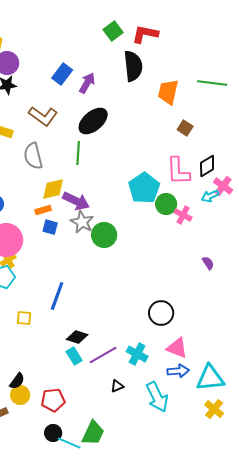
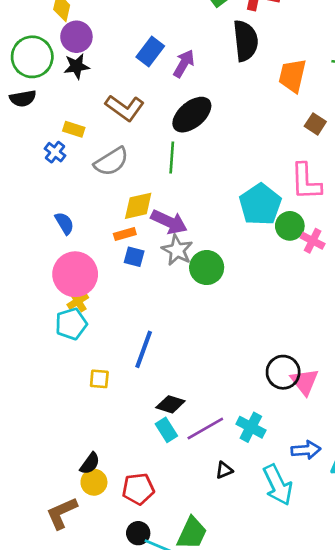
gray semicircle: (33, 156) -> (111, 162), turned -108
pink triangle: (177, 348) -> (305, 382), moved, turned 30

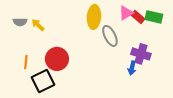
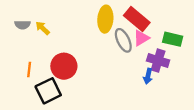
pink triangle: (126, 13) -> (141, 38), moved
red rectangle: (138, 17) -> (137, 19), moved, size x1.6
green rectangle: (154, 17) -> (173, 39), moved

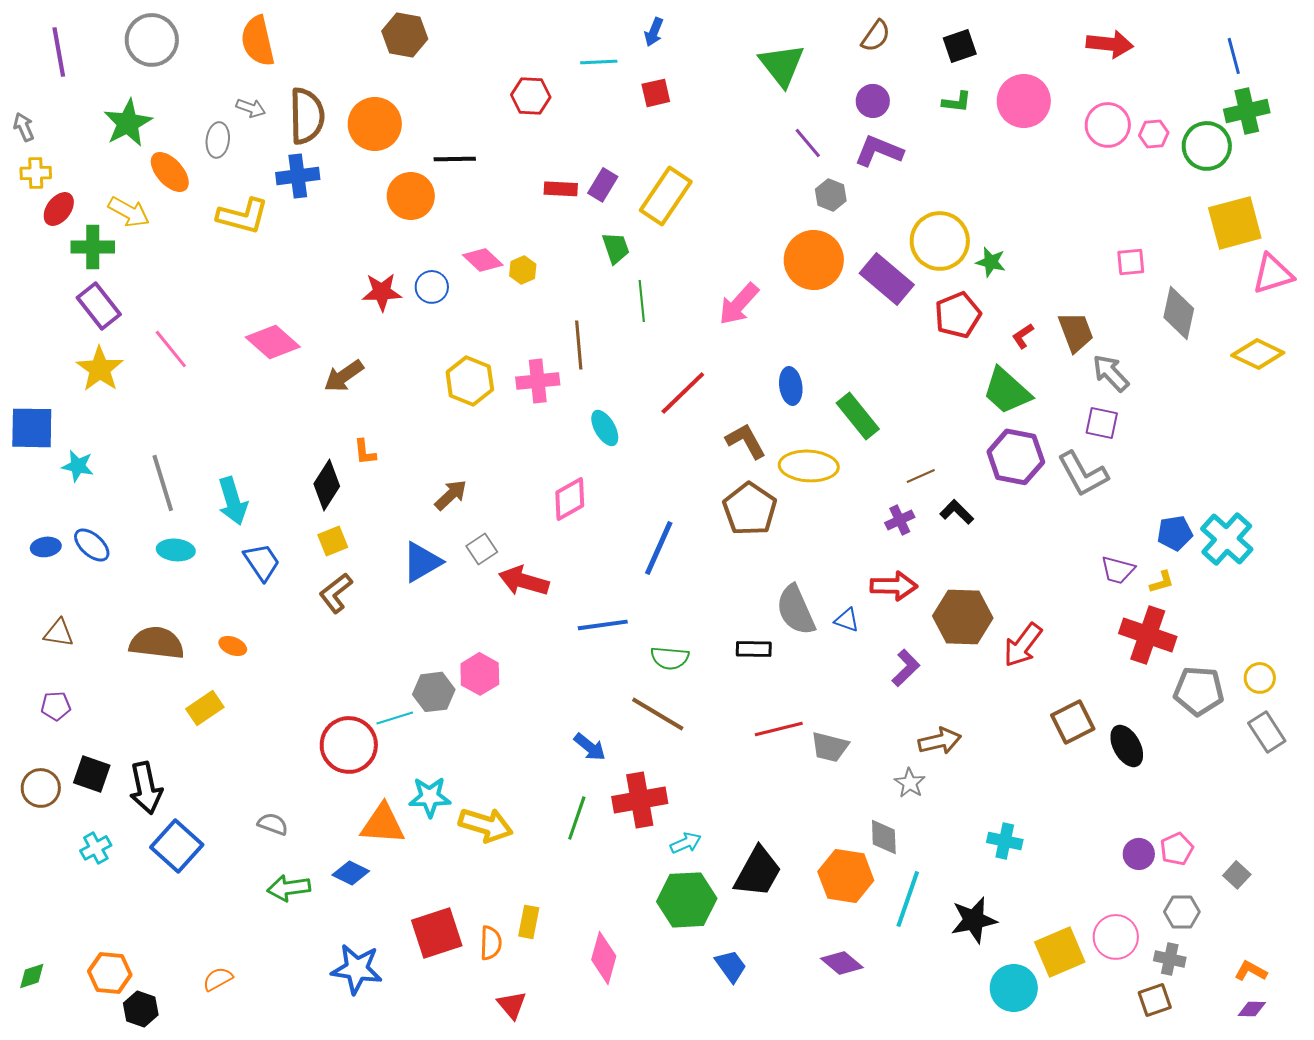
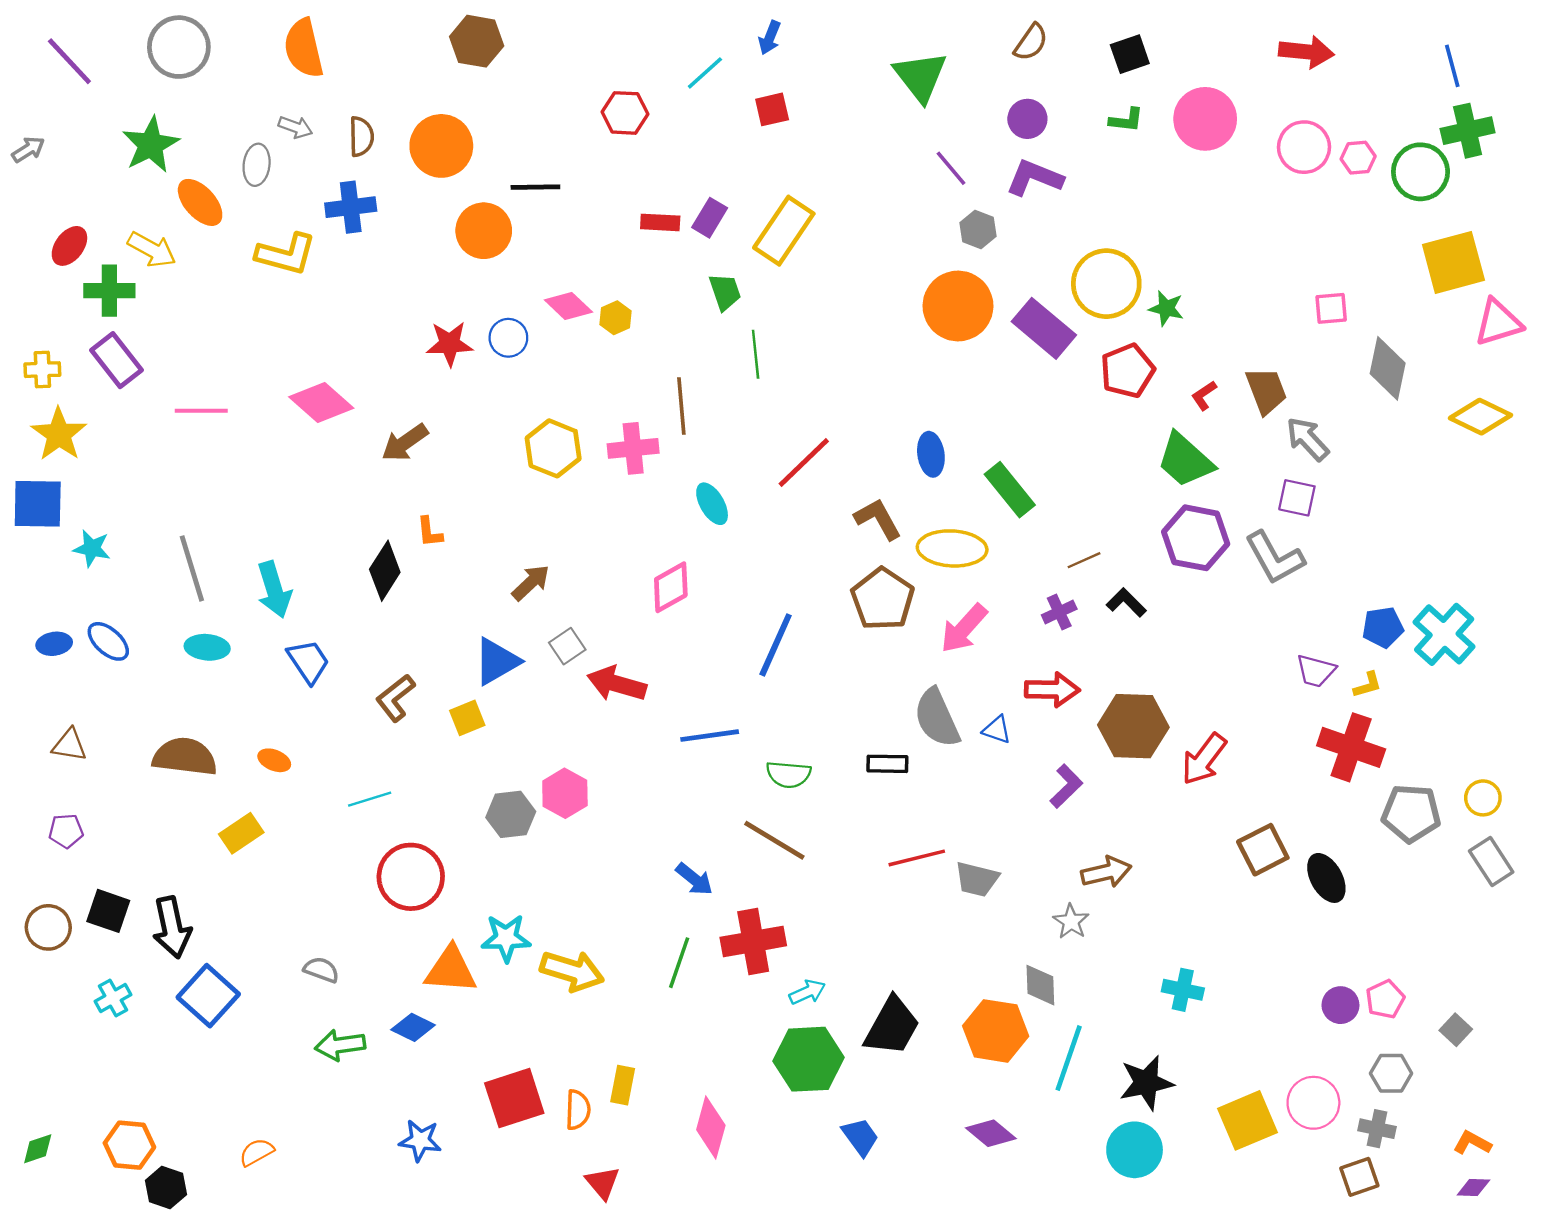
purple line: (59, 52) -> (69, 61), turned -33
cyan line: (599, 62) -> (705, 73), turned -39
brown semicircle: (307, 116) -> (361, 137), size x0.6
gray arrow: (24, 127) -> (28, 149), turned 80
yellow cross: (36, 173) -> (42, 370), moved
pink arrow: (739, 304) -> (964, 628), moved
pink line: (171, 349) -> (201, 411), turned -51
yellow star: (100, 369) -> (59, 434), moved
yellow square: (333, 541) -> (467, 718), moved
cyan line: (395, 718) -> (370, 799), moved
blue star: (357, 969) -> (420, 1140), size x0.7
cyan circle: (1014, 988) -> (1135, 1150), moved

Exercise details: Exactly as written, reproduce all of the entries while dropping the pictures.

Answer to the exercise:
gray semicircle: (33, 156) -> (111, 162), turned -108
pink triangle: (177, 348) -> (305, 382), moved, turned 30

pink triangle: (126, 13) -> (141, 38), moved
red rectangle: (138, 17) -> (137, 19), moved, size x1.6
green rectangle: (154, 17) -> (173, 39), moved

purple line: (59, 52) -> (69, 61), turned -33
cyan line: (599, 62) -> (705, 73), turned -39
brown semicircle: (307, 116) -> (361, 137), size x0.6
gray arrow: (24, 127) -> (28, 149), turned 80
yellow cross: (36, 173) -> (42, 370), moved
pink arrow: (739, 304) -> (964, 628), moved
pink line: (171, 349) -> (201, 411), turned -51
yellow star: (100, 369) -> (59, 434), moved
yellow square: (333, 541) -> (467, 718), moved
cyan line: (395, 718) -> (370, 799), moved
blue star: (357, 969) -> (420, 1140), size x0.7
cyan circle: (1014, 988) -> (1135, 1150), moved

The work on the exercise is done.